_DATA FOR PROCESSING_:
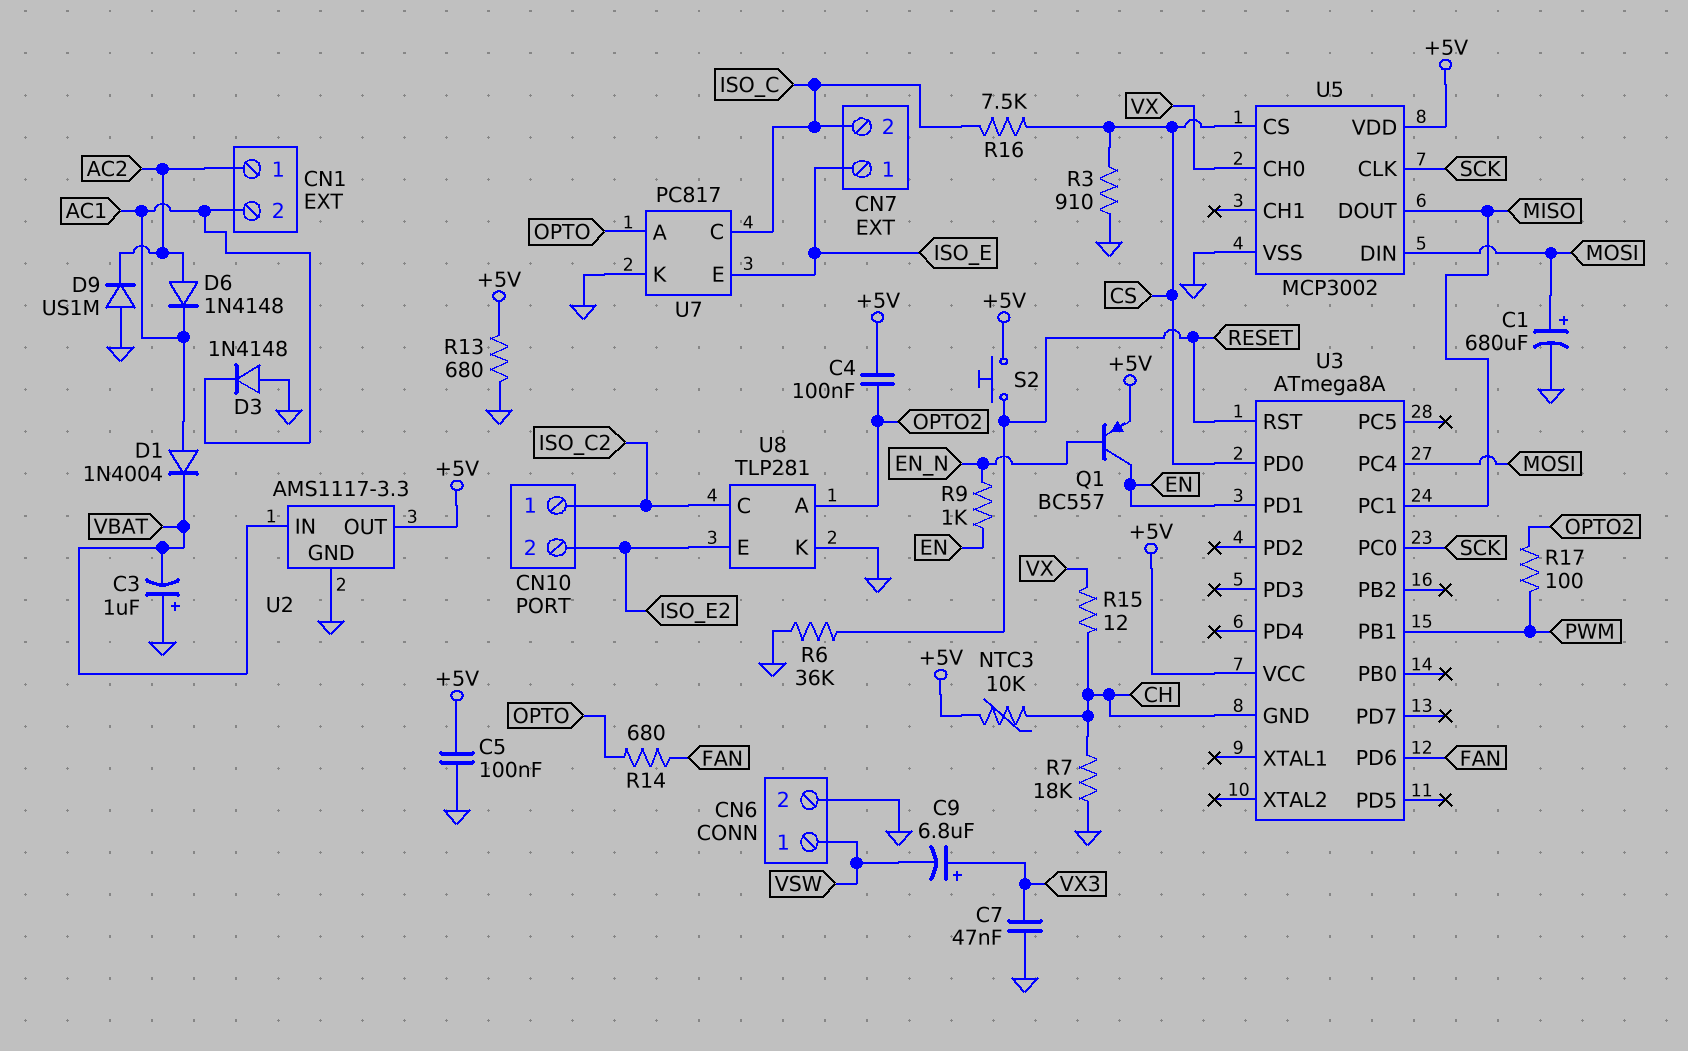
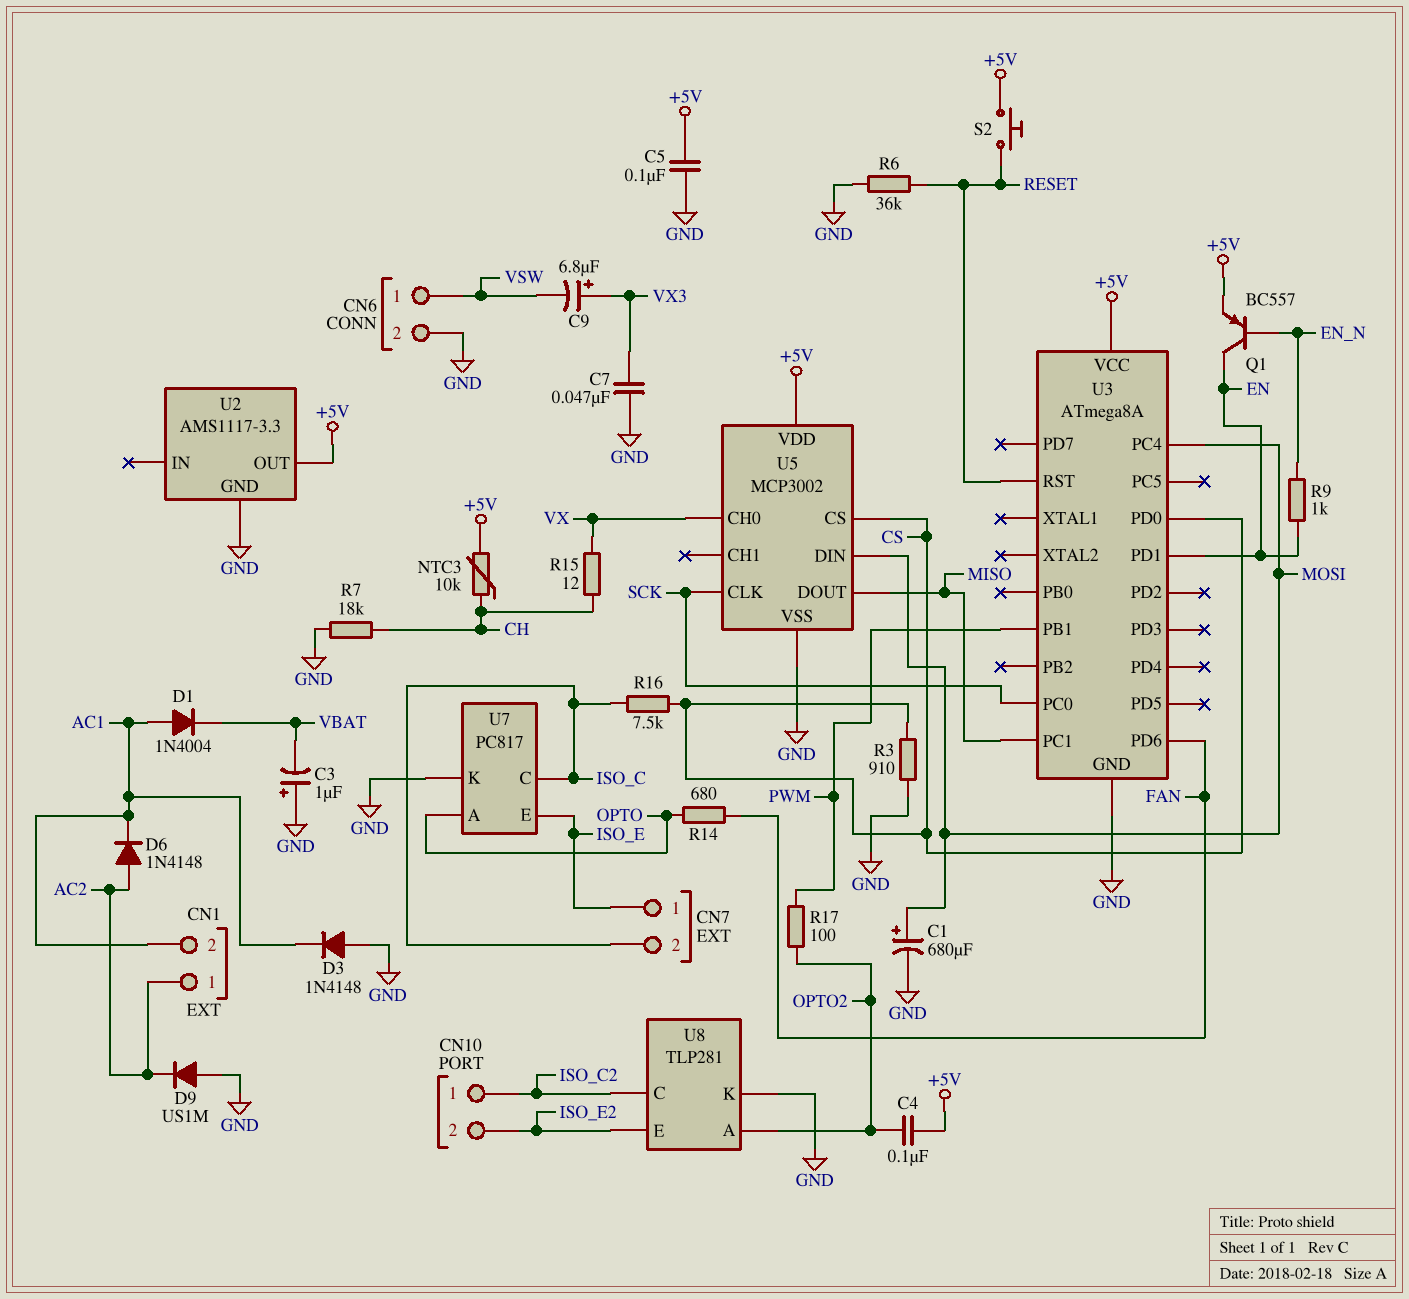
R13: 680 (+5V, GND) -> none
U2 pin IN: VBAT -> none
U3 pin GND: CH -> GND

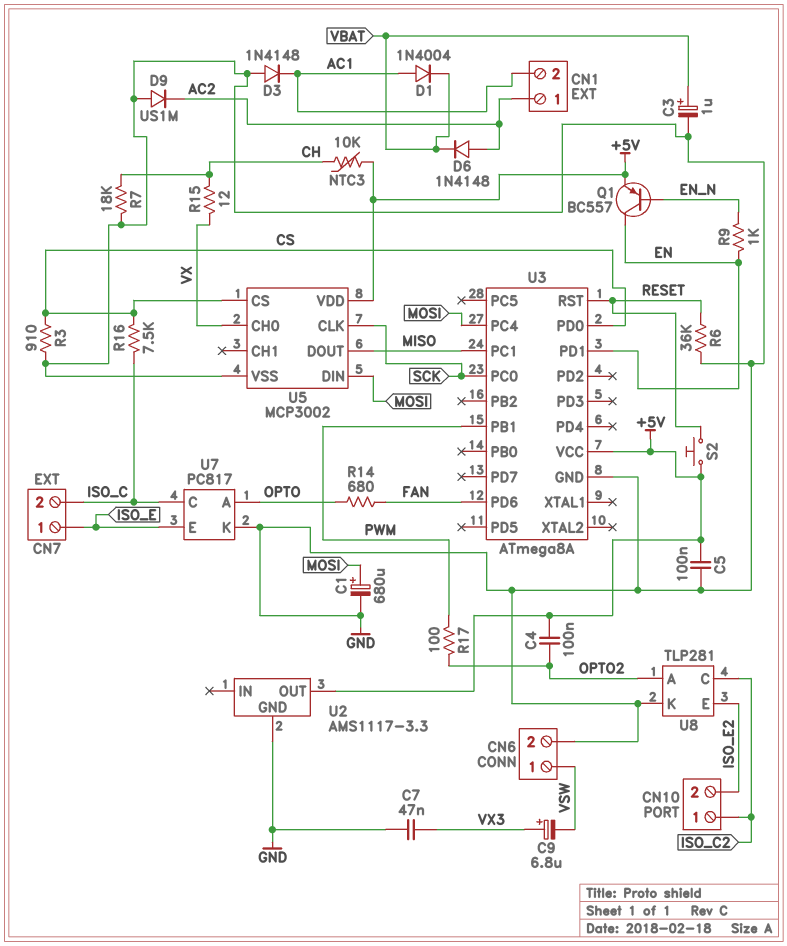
C3: 1uF (plus GND, minus VBAT) -> 1uF (plus VBAT, minus GND)
D6: diode 1N4148 (A AC2, K AC1) -> diode 1N4148 (A AC2, K VBAT)

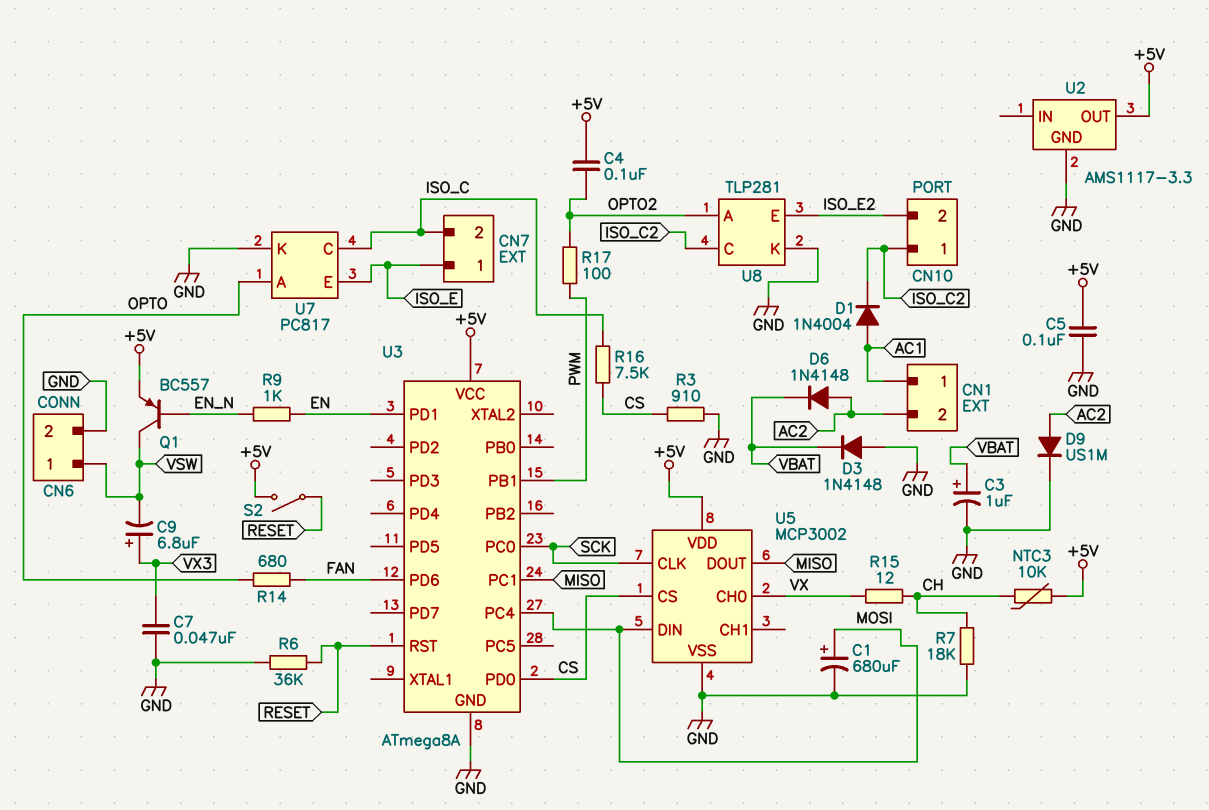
CN1 pin 1: AC2 -> AC1
CN1 pin 2: AC1 -> AC2
D1: diode 1N4004 (A AC1, K VBAT) -> diode 1N4004 (A AC1, K ISO_C2)
D3: diode 1N4148 (A GND, K AC1) -> diode 1N4148 (A GND, K VBAT)
D9: diode US1M (A GND, K AC2) -> diode US1M (A AC2, K GND)
Q1: PNP BC557 (B EN_N, C EN, E +5V) -> PNP BC557 (B EN_N, C VSW, E +5V)
S2: button (+5V, RESET) -> switch (+5V, RESET)

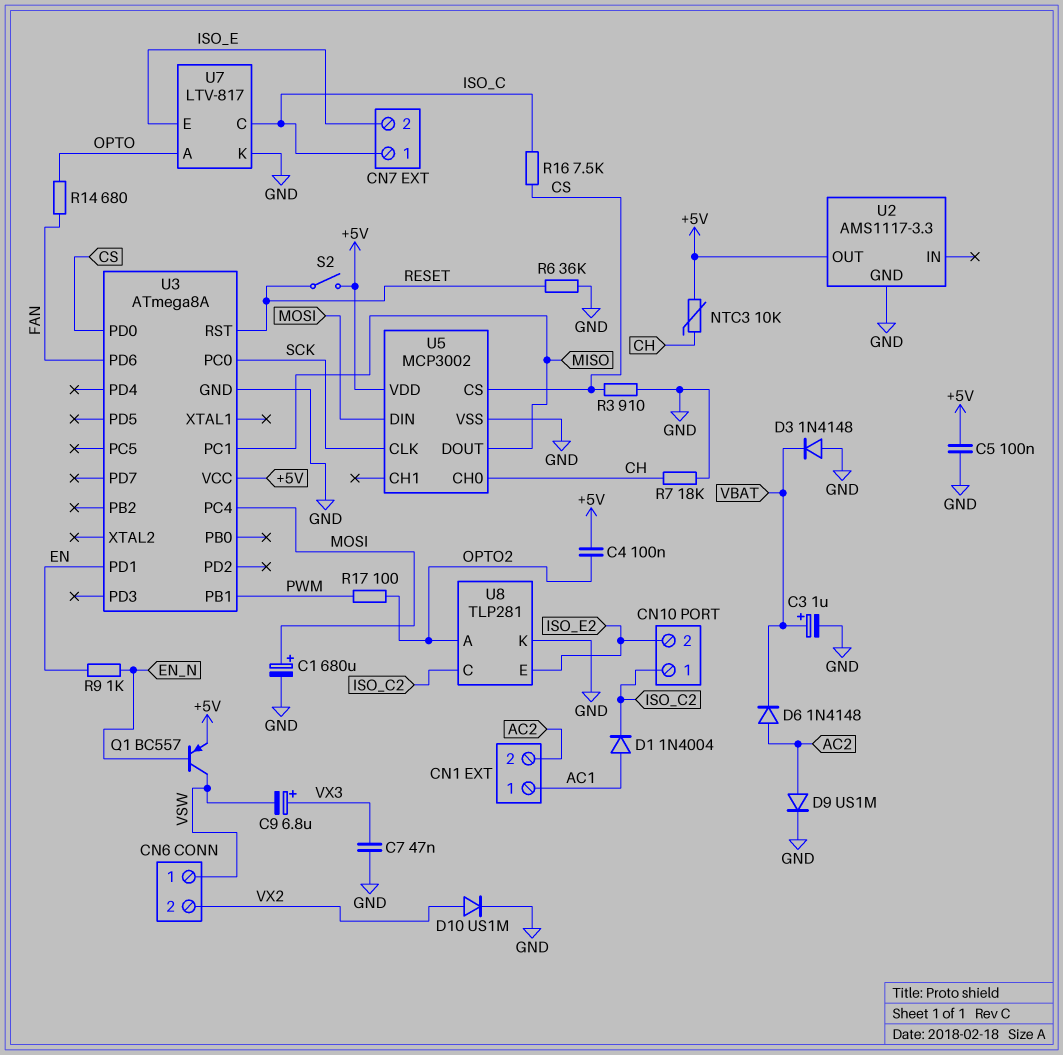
CN6 pin 2: GND -> VX2
CN7 pin 1: ISO_E -> ISO_C
CN7 pin 2: ISO_C -> ISO_E
D10: none -> diode US1M (A VX2, K GND)
R15: 12 (CH, VX) -> none
U5 pin CH0: VX -> CH
U7: PC817 -> LTV-817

_WHAT THE TASK ASKS_: Copy all the entries above exactly as they stand, except for the pictures.

_RESPONSE AREA_:
R13: 680 (+5V, GND) -> none
U2 pin IN: VBAT -> none
U3 pin GND: CH -> GND

C3: 1uF (plus GND, minus VBAT) -> 1uF (plus VBAT, minus GND)
D6: diode 1N4148 (A AC2, K AC1) -> diode 1N4148 (A AC2, K VBAT)

CN1 pin 1: AC2 -> AC1
CN1 pin 2: AC1 -> AC2
D1: diode 1N4004 (A AC1, K VBAT) -> diode 1N4004 (A AC1, K ISO_C2)
D3: diode 1N4148 (A GND, K AC1) -> diode 1N4148 (A GND, K VBAT)
D9: diode US1M (A GND, K AC2) -> diode US1M (A AC2, K GND)
Q1: PNP BC557 (B EN_N, C EN, E +5V) -> PNP BC557 (B EN_N, C VSW, E +5V)
S2: button (+5V, RESET) -> switch (+5V, RESET)

CN6 pin 2: GND -> VX2
CN7 pin 1: ISO_E -> ISO_C
CN7 pin 2: ISO_C -> ISO_E
D10: none -> diode US1M (A VX2, K GND)
R15: 12 (CH, VX) -> none
U5 pin CH0: VX -> CH
U7: PC817 -> LTV-817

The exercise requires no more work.